§ **ACTION ITEM**
Nothing but the lines from the one containing "[(377,28),(384,56),(427,45),(421,16),(377,28)]" to the end of the data should be copied, exactly, and the pictures stay out.

[Polygon vertex coordinate data]
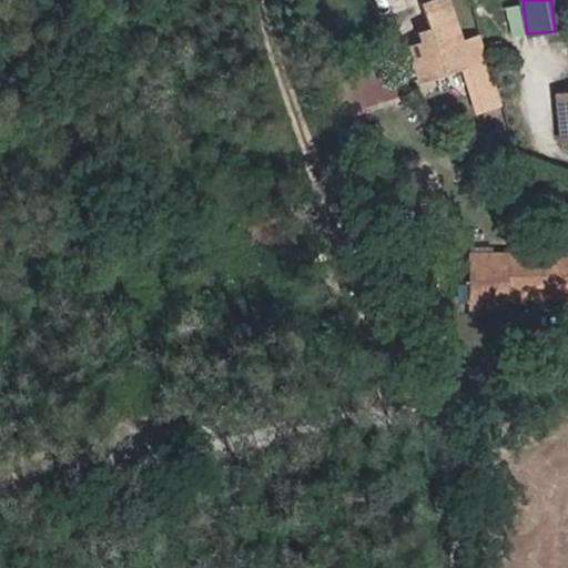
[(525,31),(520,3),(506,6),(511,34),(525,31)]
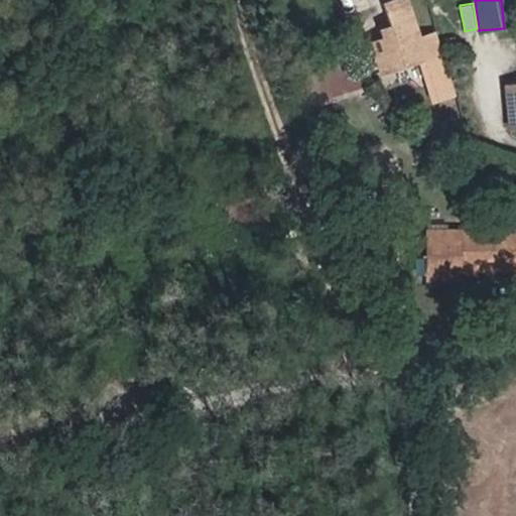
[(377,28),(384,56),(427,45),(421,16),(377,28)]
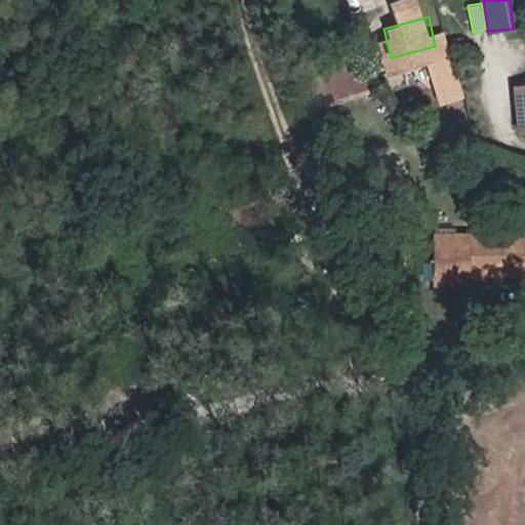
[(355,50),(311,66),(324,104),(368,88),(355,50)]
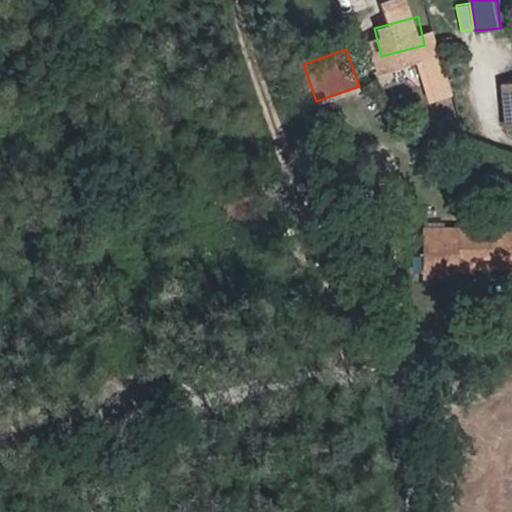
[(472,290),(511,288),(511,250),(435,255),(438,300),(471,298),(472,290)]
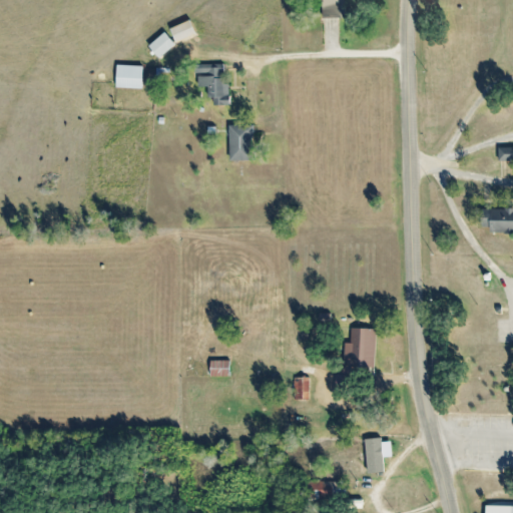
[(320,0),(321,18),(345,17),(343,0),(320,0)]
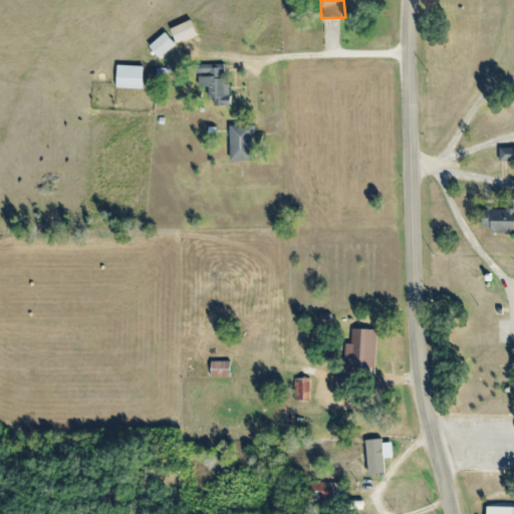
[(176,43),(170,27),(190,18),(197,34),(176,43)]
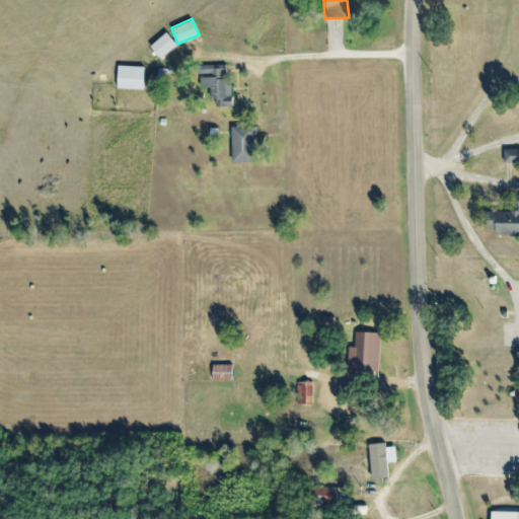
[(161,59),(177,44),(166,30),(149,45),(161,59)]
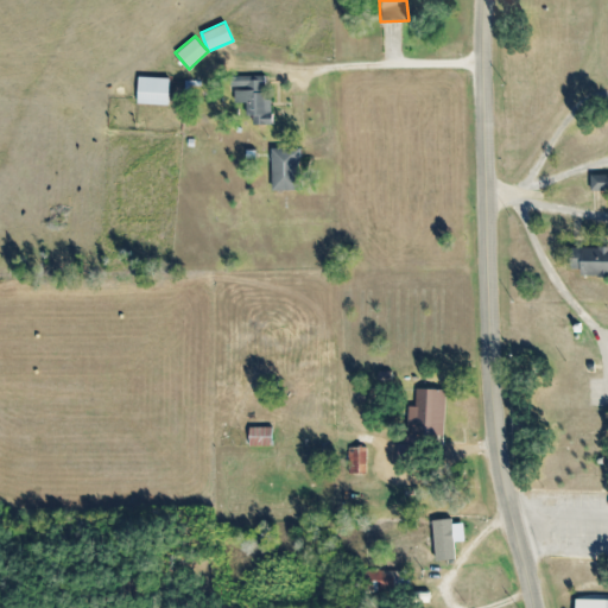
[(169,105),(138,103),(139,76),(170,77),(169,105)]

§ **REPLY TO THE TASK**
[(377,28),(384,56),(427,45),(421,16),(377,28)]
[(355,50),(311,66),(324,104),(368,88),(355,50)]
[(472,290),(511,288),(511,250),(435,255),(438,300),(471,298),(472,290)]
[(320,0),(321,18),(345,17),(343,0),(320,0)]
[(176,43),(170,27),(190,18),(197,34),(176,43)]
[(161,59),(177,44),(166,30),(149,45),(161,59)]
[(169,105),(138,103),(139,76),(170,77),(169,105)]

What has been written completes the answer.